### EXERCISE REQUIREMENTS
Make an exact copy of the entries below with the pictures removed.

_ _ _

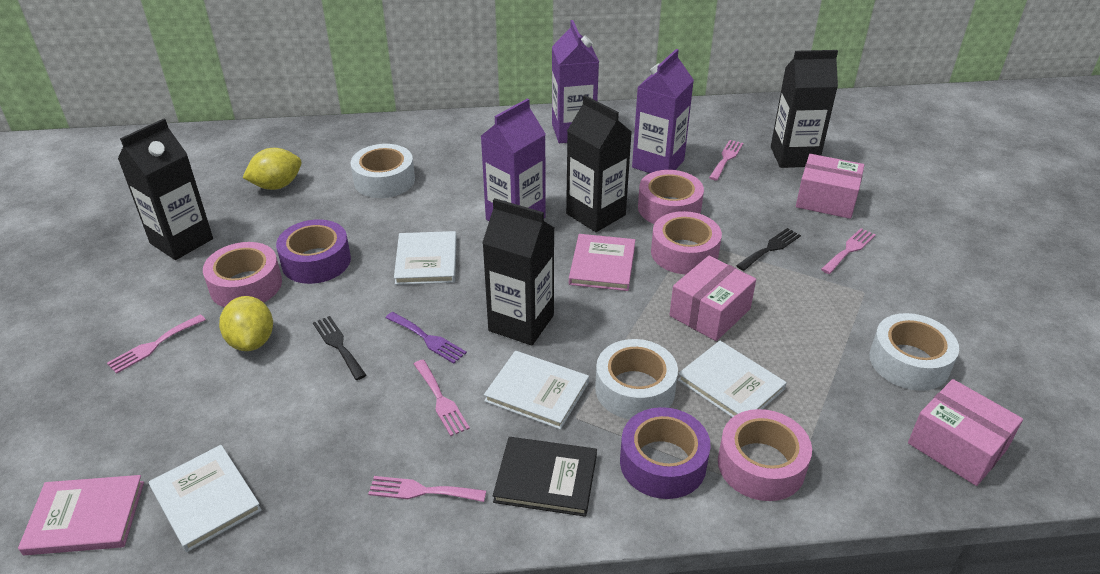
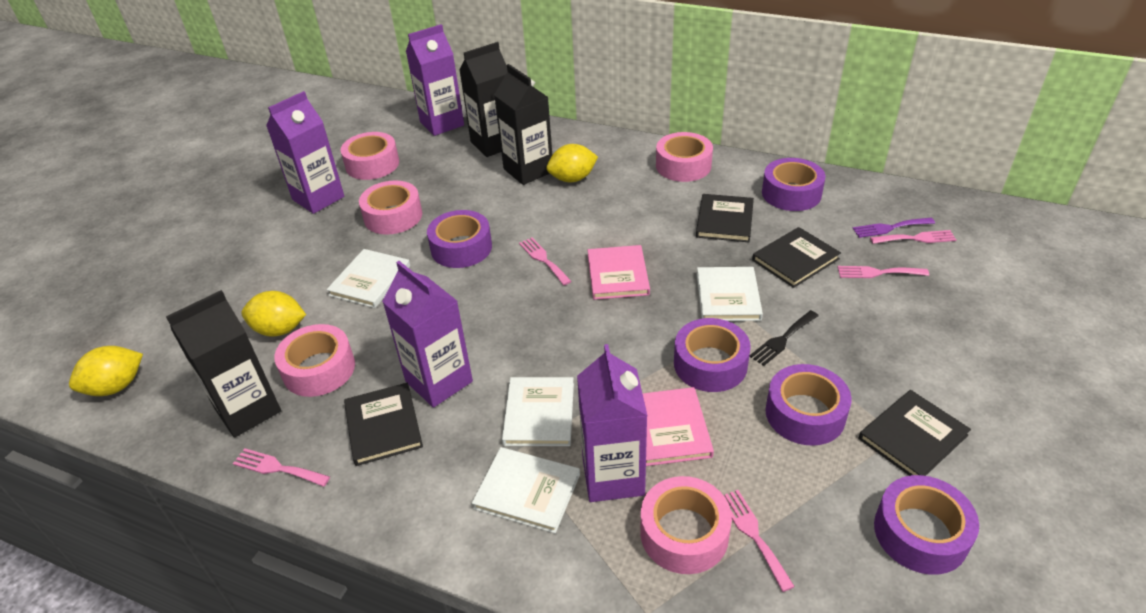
black book: 1 -> 4
black carton: 4 -> 3
black fork: 2 -> 1
pink box: 3 -> 0
pink tape: 4 -> 5
purple carton: 3 -> 4
purple tape: 2 -> 5
white tape: 3 -> 0
yellow lemon: 2 -> 3

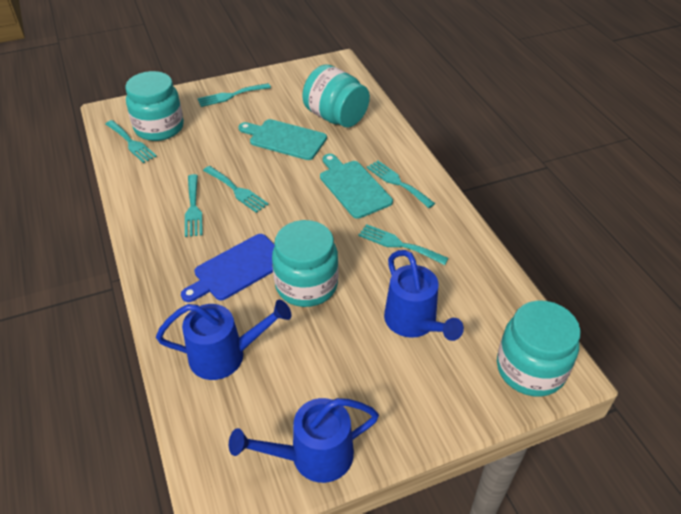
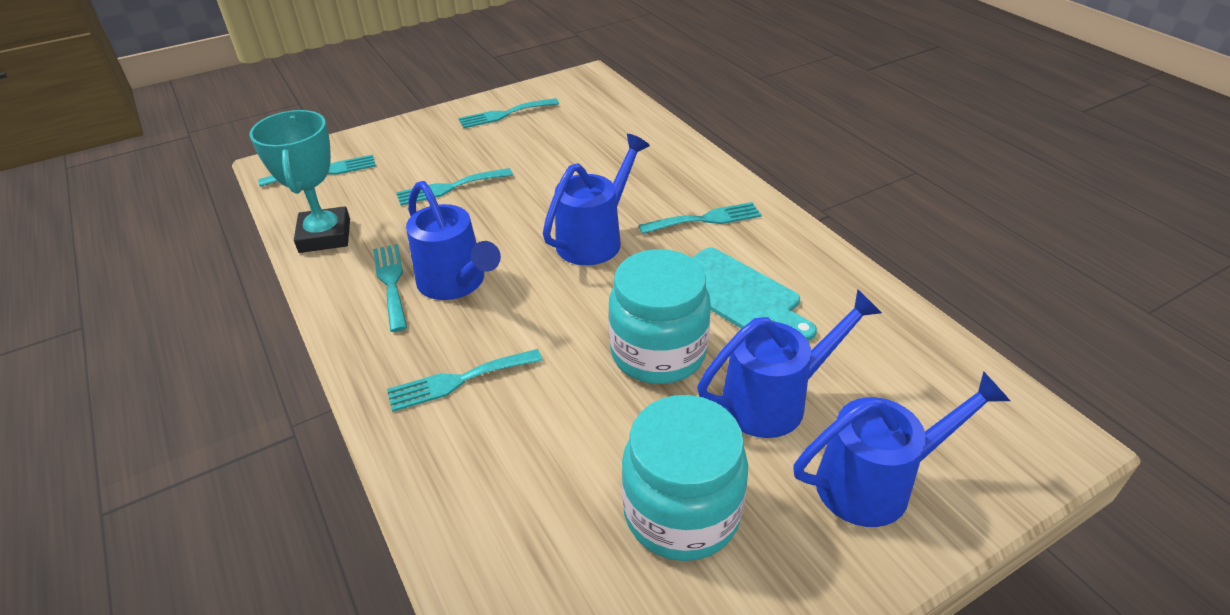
blue cutting board: 1 -> 0
blue watering can: 3 -> 4
turquoise cutting board: 2 -> 1
turquoise jar: 4 -> 2
turquoise trophy: 0 -> 1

_ _ _

### EXERCISE RESULT
black book: 1 -> 4
black carton: 4 -> 3
black fork: 2 -> 1
pink box: 3 -> 0
pink tape: 4 -> 5
purple carton: 3 -> 4
purple tape: 2 -> 5
white tape: 3 -> 0
yellow lemon: 2 -> 3

blue cutting board: 1 -> 0
blue watering can: 3 -> 4
turquoise cutting board: 2 -> 1
turquoise jar: 4 -> 2
turquoise trophy: 0 -> 1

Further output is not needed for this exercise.